Please copy every line of the data in which the string "camera" appears.
*-*-*
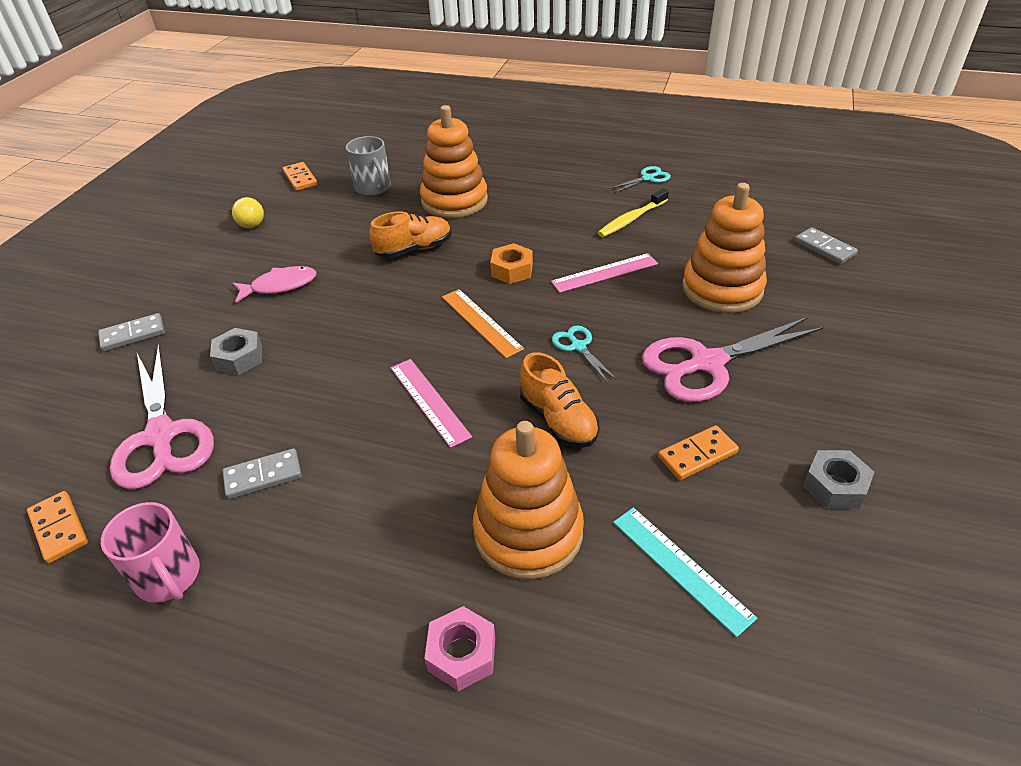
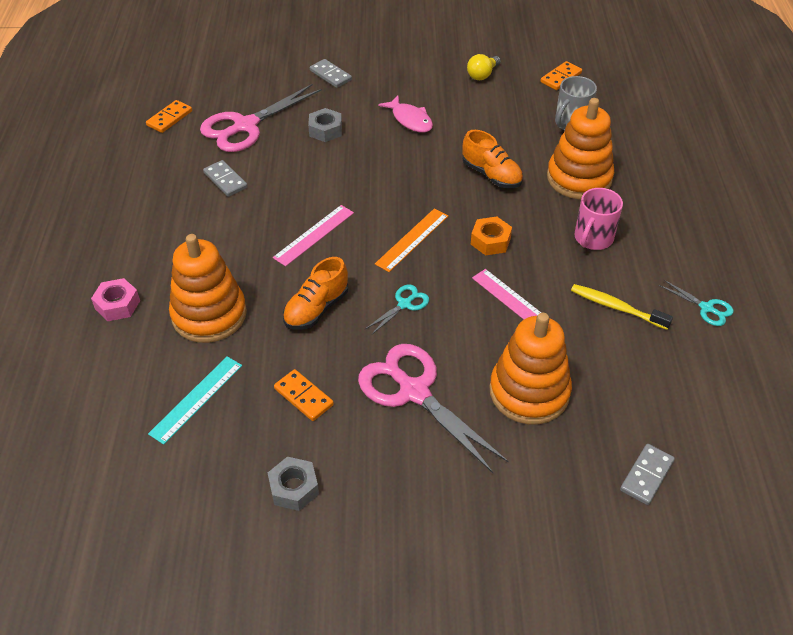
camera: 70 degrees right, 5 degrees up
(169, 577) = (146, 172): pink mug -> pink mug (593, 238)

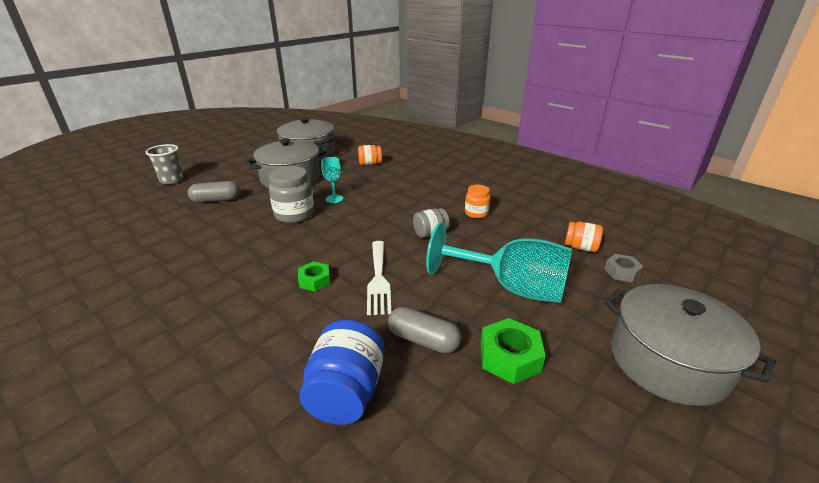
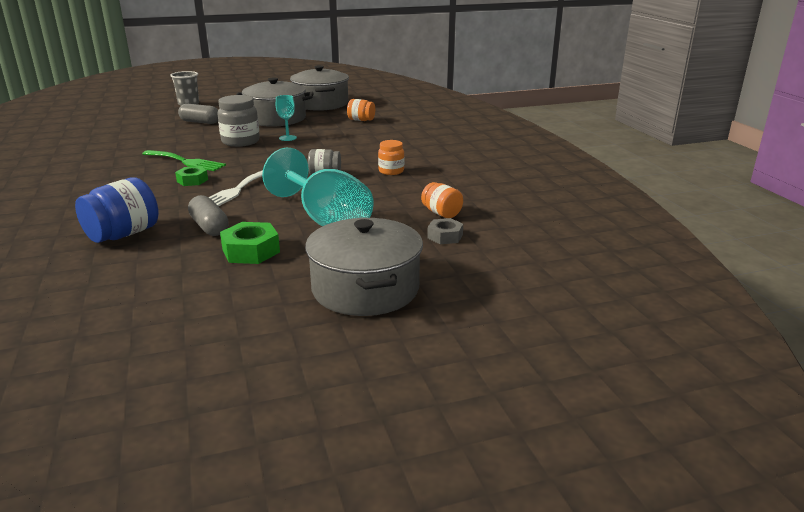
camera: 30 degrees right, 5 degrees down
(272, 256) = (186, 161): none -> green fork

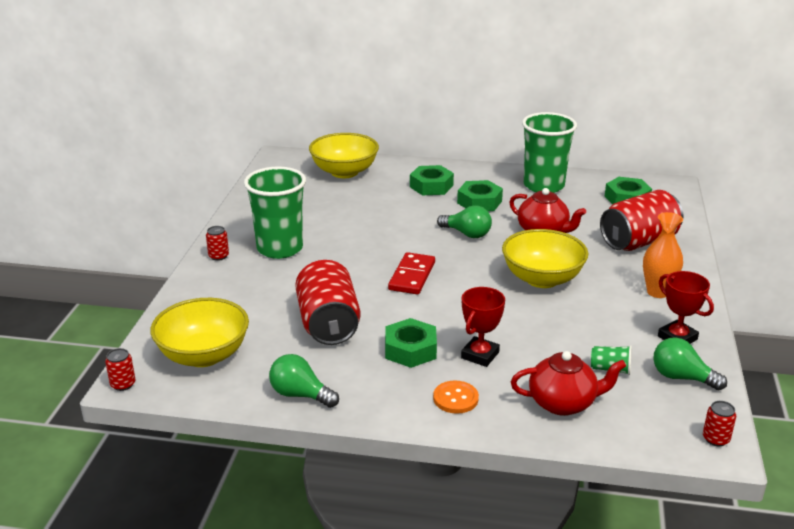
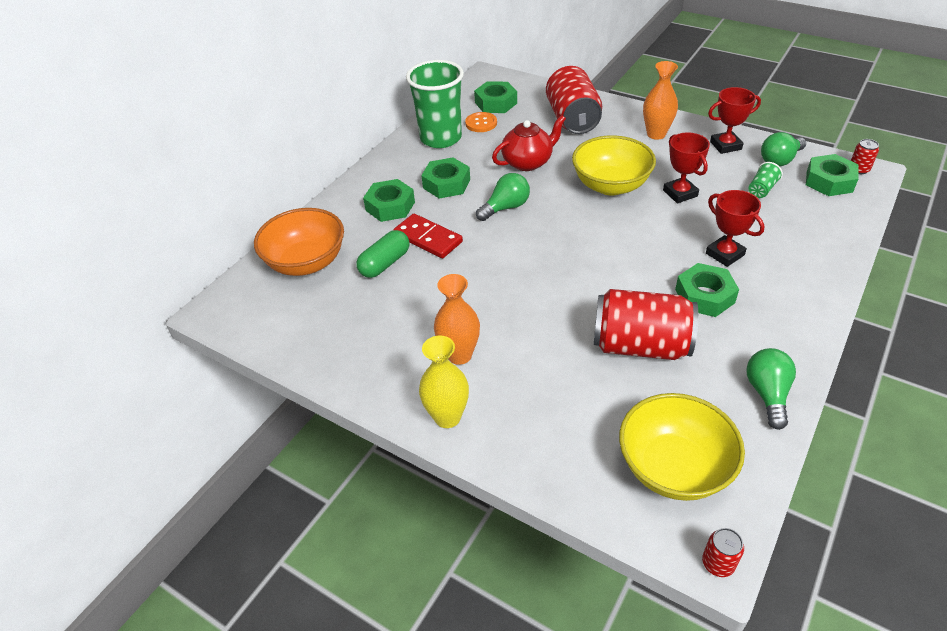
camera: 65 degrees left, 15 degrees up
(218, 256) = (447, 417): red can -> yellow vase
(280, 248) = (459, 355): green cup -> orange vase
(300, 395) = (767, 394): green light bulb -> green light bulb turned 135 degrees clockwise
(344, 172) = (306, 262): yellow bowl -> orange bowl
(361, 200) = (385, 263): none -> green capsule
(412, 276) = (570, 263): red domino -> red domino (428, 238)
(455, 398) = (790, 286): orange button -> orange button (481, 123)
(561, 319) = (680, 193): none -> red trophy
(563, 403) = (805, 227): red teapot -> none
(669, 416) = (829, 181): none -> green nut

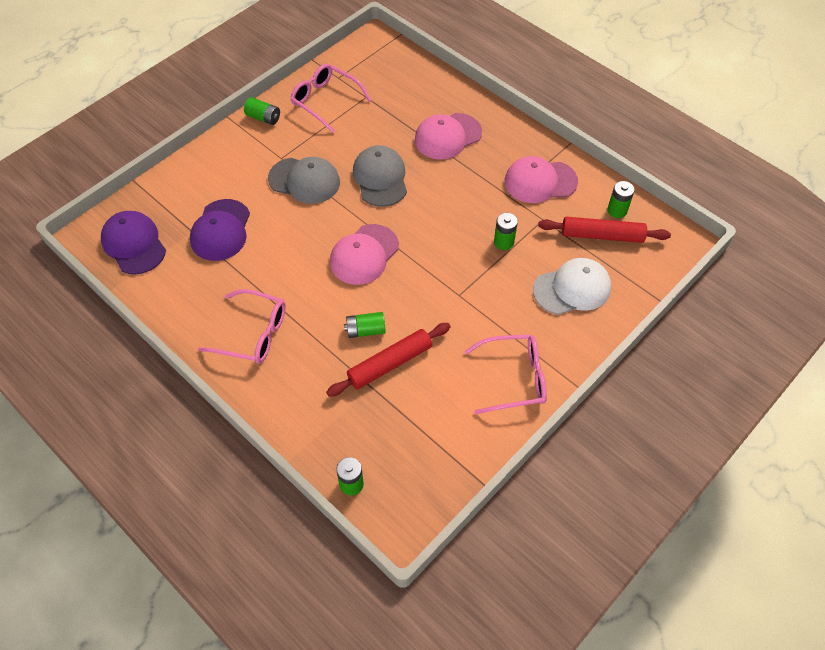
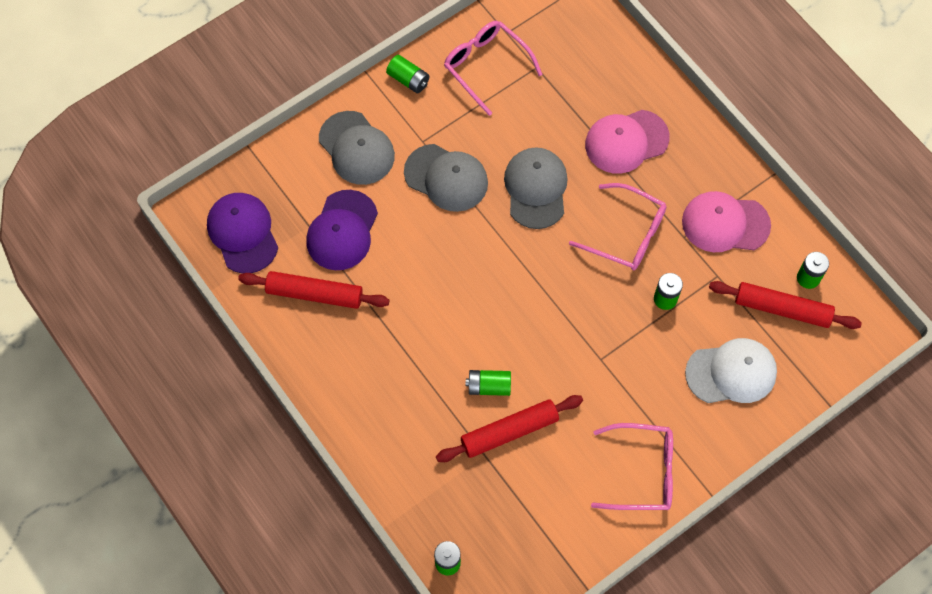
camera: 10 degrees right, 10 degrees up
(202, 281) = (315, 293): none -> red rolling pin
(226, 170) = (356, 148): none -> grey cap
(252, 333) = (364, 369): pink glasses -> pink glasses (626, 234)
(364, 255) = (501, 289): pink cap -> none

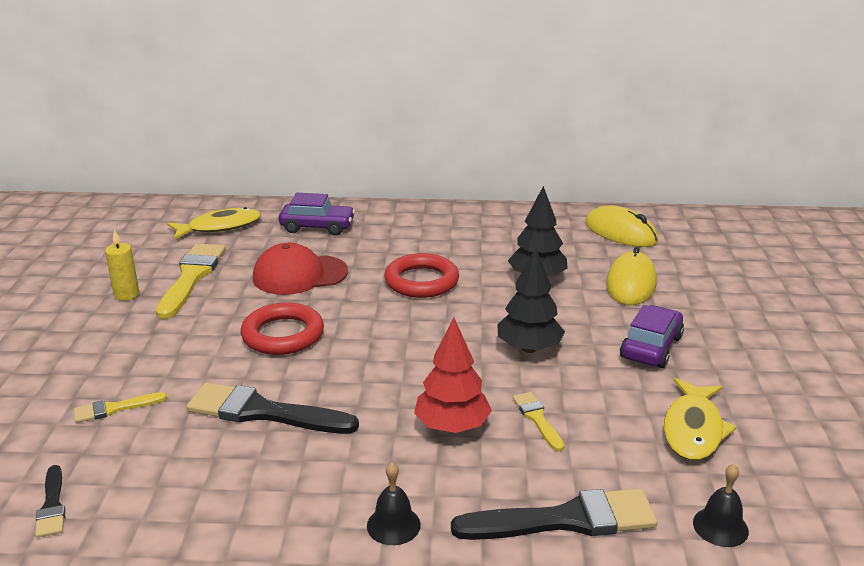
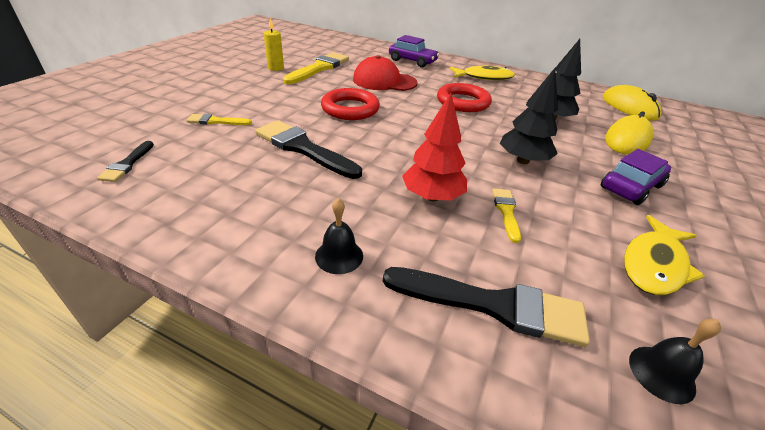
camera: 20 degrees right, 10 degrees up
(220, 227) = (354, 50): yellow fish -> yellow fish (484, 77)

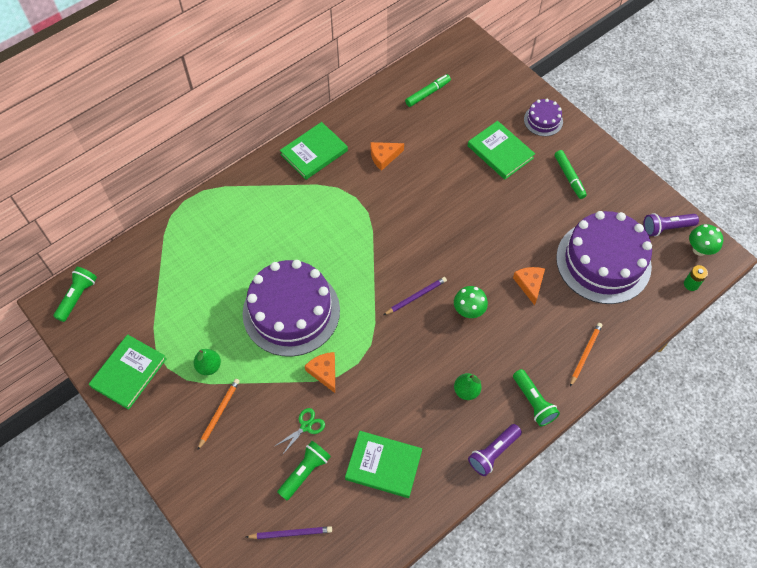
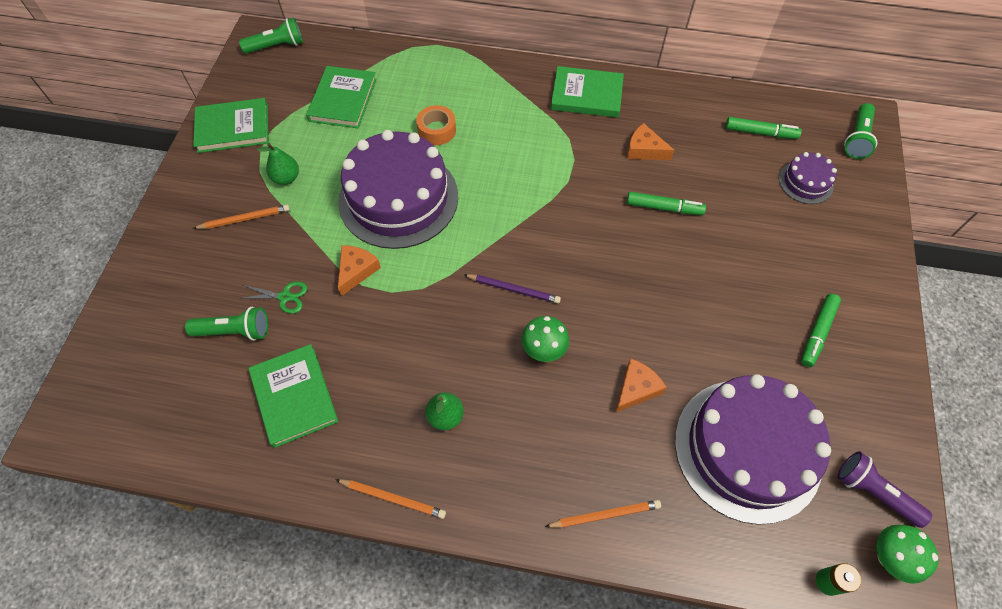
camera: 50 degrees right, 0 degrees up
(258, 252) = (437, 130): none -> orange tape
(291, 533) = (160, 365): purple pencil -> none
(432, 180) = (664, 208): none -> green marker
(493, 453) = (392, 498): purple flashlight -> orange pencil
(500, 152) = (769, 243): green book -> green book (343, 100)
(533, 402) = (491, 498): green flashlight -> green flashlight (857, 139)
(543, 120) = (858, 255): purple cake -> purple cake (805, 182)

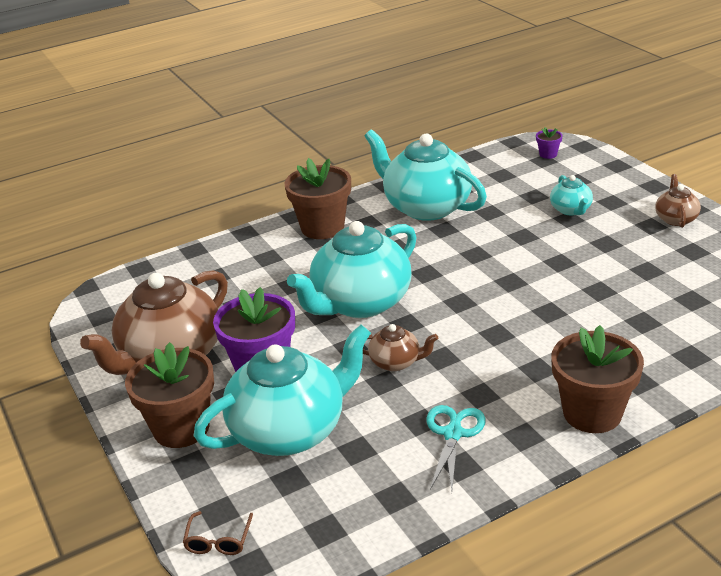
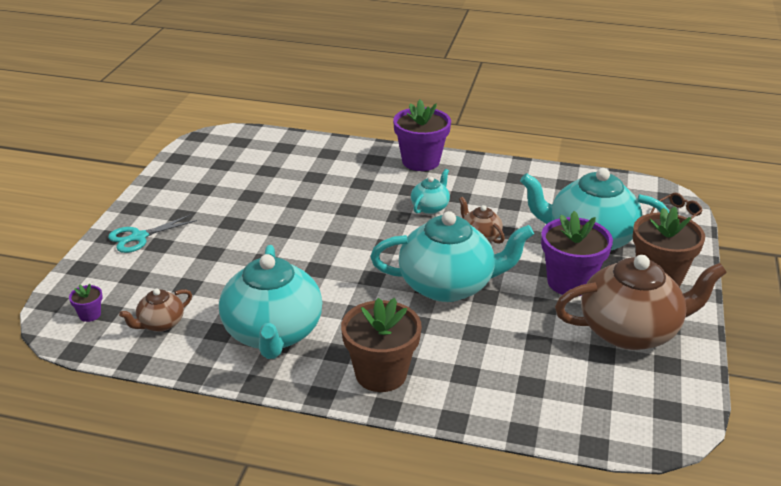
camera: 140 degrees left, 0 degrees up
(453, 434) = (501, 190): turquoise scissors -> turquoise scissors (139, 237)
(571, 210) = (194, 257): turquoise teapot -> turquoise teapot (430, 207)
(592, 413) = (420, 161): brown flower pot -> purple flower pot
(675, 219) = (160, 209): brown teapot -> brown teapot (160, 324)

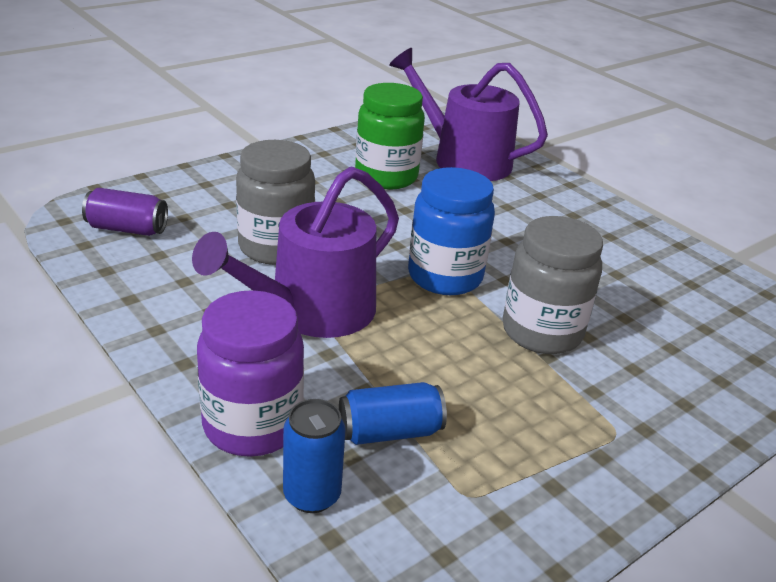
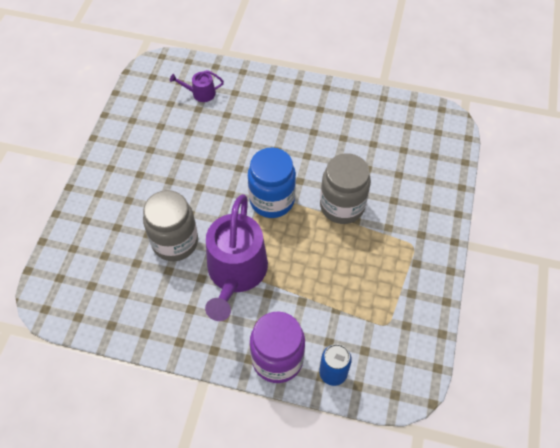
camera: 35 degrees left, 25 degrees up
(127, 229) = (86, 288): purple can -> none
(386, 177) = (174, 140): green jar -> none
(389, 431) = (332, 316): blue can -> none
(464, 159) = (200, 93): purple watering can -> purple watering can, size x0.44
*-*-*
# Task answer
camera: 70 degrees right, 5 degrees up
camera: 30 degrees right, 5 degrees down
camera: 65 degrees left, 15 degrees up
camera: 10 degrees right, 10 degrees up
camera: 20 degrees right, 10 degrees up
camera: 50 degrees right, 0 degrees up
camera: 140 degrees left, 0 degrees up
camera: 35 degrees left, 25 degrees up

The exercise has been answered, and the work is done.